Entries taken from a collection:
- Opening Delimiter -

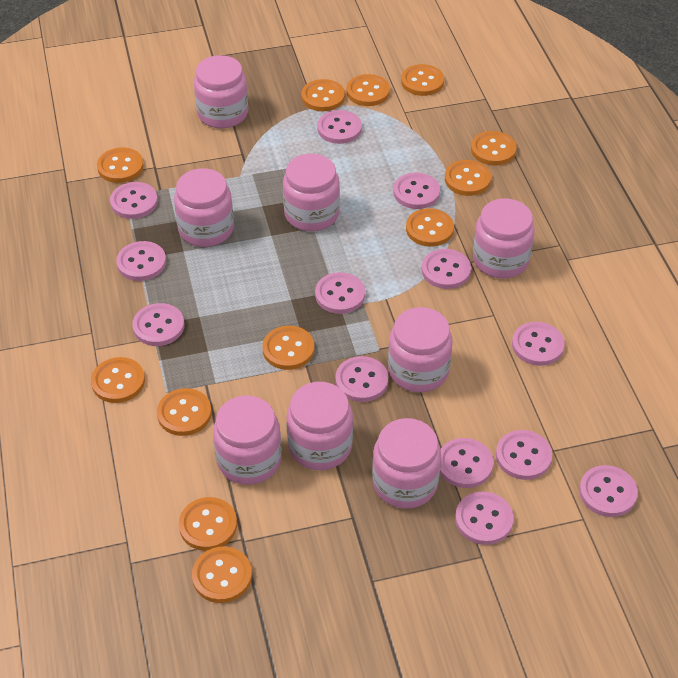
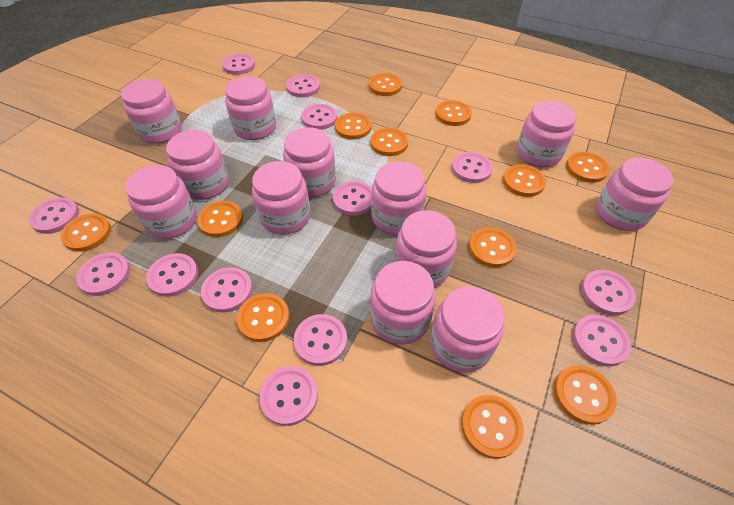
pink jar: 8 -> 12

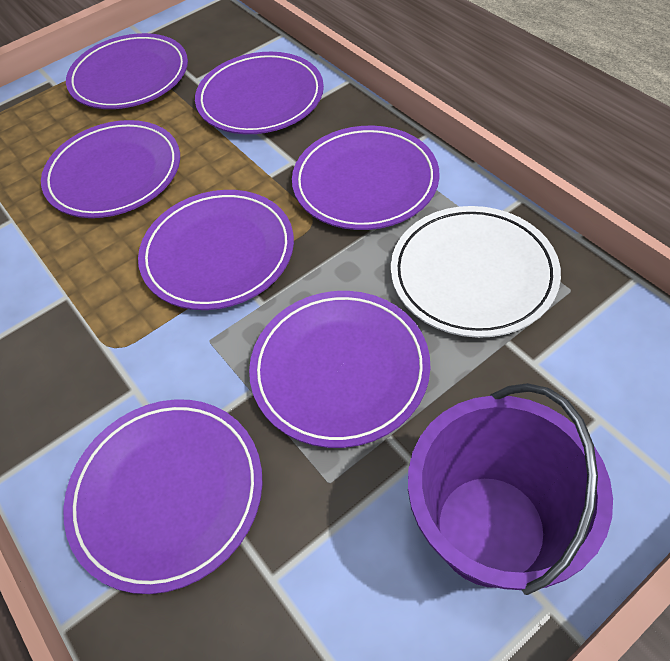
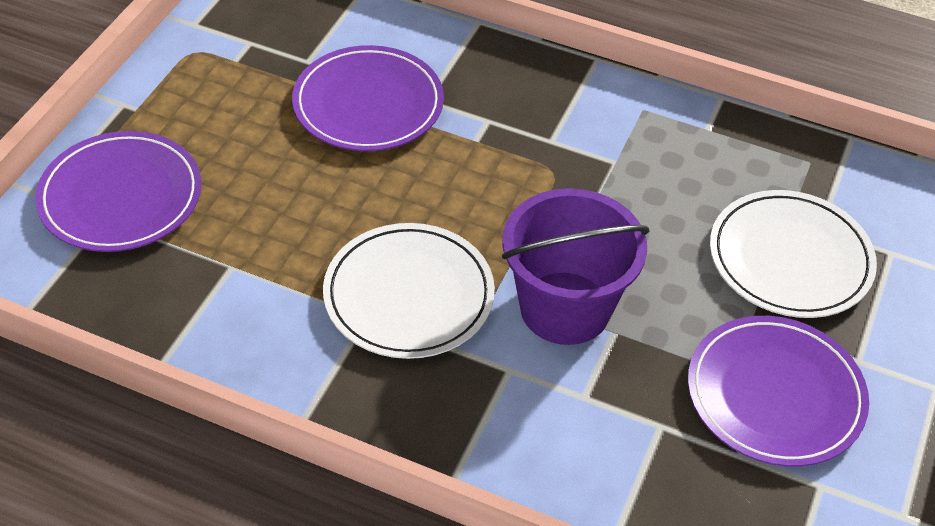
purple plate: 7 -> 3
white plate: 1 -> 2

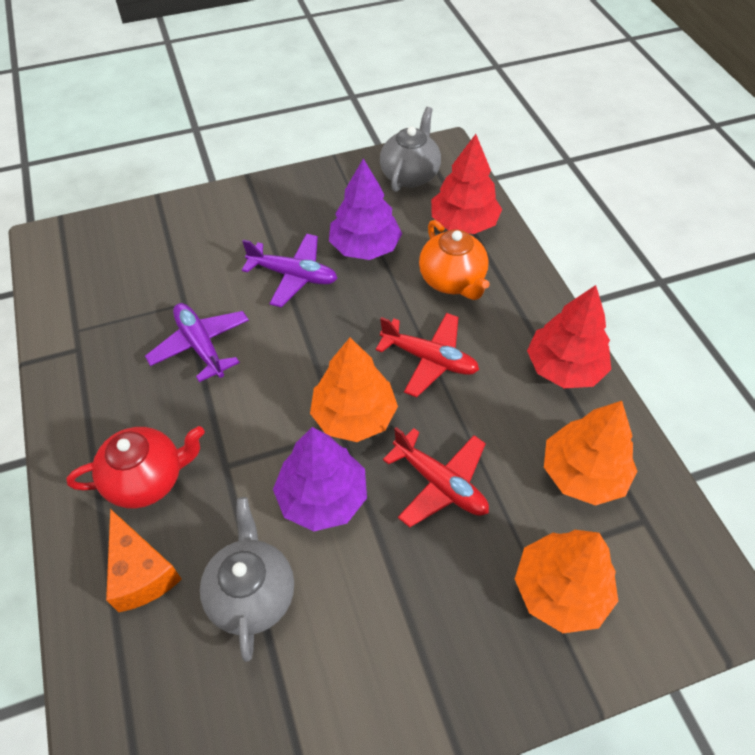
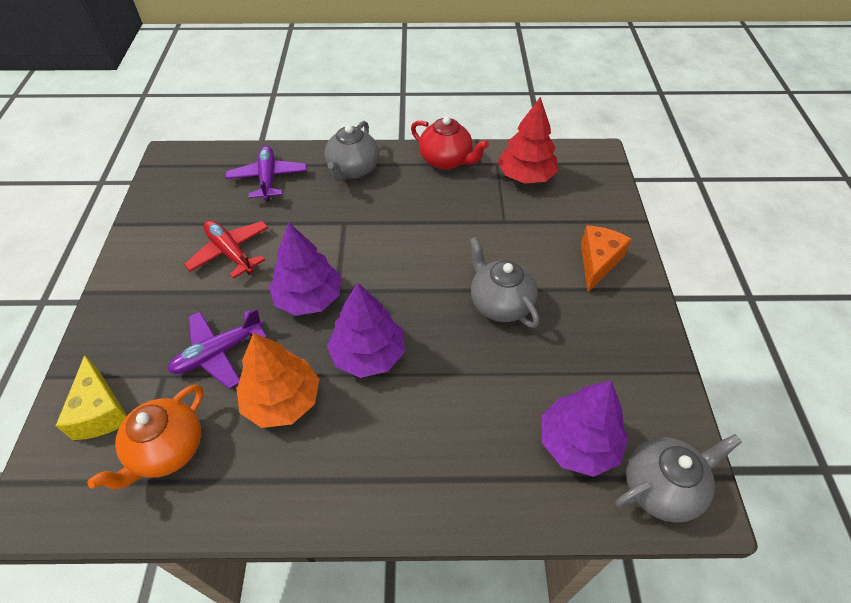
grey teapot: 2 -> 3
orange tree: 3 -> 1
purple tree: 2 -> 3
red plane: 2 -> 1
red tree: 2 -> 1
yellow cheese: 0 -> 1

- Closing Delimiter -

### Work task
Of the lines in the data, report each one containing the string "tree".

### Answer section
orange tree: 3 -> 1
purple tree: 2 -> 3
red tree: 2 -> 1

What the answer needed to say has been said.